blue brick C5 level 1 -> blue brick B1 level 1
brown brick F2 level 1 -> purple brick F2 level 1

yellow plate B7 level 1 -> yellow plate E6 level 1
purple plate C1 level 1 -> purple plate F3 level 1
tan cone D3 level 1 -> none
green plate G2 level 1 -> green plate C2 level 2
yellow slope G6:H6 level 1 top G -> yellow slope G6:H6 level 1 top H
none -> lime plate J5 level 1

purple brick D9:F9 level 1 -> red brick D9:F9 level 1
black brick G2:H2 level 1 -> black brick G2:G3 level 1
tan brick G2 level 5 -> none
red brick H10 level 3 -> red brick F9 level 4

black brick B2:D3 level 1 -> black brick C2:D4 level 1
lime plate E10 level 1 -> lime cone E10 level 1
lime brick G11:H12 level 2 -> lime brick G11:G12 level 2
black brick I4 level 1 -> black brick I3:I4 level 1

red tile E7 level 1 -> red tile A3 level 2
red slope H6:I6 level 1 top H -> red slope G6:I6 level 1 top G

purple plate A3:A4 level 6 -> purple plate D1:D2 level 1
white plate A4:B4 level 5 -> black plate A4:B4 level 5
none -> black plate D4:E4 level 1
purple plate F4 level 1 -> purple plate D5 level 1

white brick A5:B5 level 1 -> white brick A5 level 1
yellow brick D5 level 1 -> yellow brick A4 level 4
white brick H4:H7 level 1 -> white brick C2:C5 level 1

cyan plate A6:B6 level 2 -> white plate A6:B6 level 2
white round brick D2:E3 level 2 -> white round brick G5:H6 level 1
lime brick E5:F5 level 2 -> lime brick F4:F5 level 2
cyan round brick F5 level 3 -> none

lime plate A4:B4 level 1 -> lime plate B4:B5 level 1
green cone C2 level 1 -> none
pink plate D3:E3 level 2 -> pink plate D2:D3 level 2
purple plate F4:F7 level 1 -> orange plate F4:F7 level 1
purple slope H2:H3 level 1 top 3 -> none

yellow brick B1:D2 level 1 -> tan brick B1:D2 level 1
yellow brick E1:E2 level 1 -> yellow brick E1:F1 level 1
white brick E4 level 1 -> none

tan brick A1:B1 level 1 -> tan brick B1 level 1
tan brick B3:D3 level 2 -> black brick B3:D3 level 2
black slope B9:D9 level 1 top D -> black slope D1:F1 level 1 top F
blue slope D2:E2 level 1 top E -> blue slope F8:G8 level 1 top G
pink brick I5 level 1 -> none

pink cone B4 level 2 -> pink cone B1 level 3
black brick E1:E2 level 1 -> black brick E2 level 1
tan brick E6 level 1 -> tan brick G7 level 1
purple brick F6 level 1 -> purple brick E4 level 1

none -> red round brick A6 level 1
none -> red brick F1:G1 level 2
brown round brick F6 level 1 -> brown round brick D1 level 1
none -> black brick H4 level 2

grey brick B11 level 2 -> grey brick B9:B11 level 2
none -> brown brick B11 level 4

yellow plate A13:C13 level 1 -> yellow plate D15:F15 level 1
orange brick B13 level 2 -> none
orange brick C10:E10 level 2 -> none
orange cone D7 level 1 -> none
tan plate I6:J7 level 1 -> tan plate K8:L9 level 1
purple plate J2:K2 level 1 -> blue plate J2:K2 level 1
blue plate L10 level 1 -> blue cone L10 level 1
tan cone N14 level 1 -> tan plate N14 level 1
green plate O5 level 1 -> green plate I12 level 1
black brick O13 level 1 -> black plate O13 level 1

Assignment: Copy word for word the stretch of entries above from the line that has "green plate G2" through the line that has "tan brick G2 level 5 -> none", both ends included, and nothing outside it.

Finished exercise:
green plate G2 level 1 -> green plate C2 level 2
yellow slope G6:H6 level 1 top G -> yellow slope G6:H6 level 1 top H
none -> lime plate J5 level 1

purple brick D9:F9 level 1 -> red brick D9:F9 level 1
black brick G2:H2 level 1 -> black brick G2:G3 level 1
tan brick G2 level 5 -> none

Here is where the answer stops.